%%

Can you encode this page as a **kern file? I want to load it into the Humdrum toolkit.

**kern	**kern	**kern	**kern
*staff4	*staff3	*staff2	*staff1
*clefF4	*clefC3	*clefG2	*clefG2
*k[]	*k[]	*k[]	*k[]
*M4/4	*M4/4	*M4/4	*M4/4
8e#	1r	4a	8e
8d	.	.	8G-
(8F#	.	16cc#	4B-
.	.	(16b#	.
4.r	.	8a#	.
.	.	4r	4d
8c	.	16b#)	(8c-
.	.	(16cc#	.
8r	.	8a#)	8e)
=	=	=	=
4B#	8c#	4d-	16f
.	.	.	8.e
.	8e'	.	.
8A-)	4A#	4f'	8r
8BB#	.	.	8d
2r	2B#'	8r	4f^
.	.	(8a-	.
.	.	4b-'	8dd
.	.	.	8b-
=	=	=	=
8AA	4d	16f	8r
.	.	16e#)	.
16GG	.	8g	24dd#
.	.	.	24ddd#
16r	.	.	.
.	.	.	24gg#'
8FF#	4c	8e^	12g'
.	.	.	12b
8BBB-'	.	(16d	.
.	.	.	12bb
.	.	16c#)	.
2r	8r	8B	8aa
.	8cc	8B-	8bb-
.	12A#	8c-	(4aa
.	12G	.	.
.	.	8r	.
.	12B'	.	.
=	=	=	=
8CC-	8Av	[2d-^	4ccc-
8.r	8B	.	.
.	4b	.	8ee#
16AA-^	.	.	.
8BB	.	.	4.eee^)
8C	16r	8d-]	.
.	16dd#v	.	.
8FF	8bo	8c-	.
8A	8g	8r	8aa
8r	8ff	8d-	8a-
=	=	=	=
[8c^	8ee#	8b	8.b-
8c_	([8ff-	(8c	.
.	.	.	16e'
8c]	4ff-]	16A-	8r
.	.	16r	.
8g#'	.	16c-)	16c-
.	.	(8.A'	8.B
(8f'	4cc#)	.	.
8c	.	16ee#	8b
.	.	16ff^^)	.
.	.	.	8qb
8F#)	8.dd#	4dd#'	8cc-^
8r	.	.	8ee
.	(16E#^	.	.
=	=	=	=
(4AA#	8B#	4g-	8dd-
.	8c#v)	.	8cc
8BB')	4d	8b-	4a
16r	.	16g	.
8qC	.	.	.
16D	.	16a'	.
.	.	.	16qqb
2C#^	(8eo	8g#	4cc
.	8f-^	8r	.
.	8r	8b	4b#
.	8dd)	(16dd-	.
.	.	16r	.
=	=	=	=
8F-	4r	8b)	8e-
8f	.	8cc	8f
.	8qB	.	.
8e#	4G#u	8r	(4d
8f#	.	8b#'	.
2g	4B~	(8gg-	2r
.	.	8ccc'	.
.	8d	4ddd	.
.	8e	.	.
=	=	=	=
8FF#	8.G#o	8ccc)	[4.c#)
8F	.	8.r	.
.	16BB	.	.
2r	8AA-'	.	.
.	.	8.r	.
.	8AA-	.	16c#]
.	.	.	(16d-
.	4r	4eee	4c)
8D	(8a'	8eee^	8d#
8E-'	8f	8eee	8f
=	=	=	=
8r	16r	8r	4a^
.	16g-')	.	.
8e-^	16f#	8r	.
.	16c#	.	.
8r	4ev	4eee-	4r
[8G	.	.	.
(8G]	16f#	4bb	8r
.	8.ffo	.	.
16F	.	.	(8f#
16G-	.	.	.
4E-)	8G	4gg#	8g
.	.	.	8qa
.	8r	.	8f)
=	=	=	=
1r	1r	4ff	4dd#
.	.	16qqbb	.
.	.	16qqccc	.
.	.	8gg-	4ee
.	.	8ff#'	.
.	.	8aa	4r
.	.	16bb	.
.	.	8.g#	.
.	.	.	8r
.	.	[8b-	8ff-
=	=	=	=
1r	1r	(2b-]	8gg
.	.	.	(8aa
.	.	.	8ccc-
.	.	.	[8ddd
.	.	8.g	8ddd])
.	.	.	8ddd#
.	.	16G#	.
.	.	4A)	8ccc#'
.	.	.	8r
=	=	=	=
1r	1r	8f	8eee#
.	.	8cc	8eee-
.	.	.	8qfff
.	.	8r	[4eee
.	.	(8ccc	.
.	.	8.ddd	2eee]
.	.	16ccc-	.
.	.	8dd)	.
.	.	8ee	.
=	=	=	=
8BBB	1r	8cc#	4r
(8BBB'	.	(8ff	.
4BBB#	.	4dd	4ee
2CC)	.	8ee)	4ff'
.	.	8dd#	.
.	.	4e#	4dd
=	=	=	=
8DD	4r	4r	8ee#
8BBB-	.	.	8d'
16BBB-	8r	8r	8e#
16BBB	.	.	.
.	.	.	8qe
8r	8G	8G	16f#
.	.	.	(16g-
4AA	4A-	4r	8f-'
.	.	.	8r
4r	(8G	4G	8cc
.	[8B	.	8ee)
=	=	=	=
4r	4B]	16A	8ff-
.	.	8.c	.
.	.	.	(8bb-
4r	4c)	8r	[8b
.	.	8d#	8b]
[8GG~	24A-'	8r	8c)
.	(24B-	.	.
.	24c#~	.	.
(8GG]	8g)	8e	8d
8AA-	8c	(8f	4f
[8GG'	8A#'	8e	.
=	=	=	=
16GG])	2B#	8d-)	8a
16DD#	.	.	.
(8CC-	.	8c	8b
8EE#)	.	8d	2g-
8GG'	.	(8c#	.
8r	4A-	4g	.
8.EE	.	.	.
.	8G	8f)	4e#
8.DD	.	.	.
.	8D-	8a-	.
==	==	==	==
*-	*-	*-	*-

%%

**TÂCHE BRÈVE**:
Extrayez des items ci-dessus chaque ligne contenant la chaîne « kern ». La casse est significative.

**RÉPONSE ATTENDUE**:
Can you encode this page as a **kern file? I want to load it into the Humdrum toolkit.
**kern	**kern	**kern	**kern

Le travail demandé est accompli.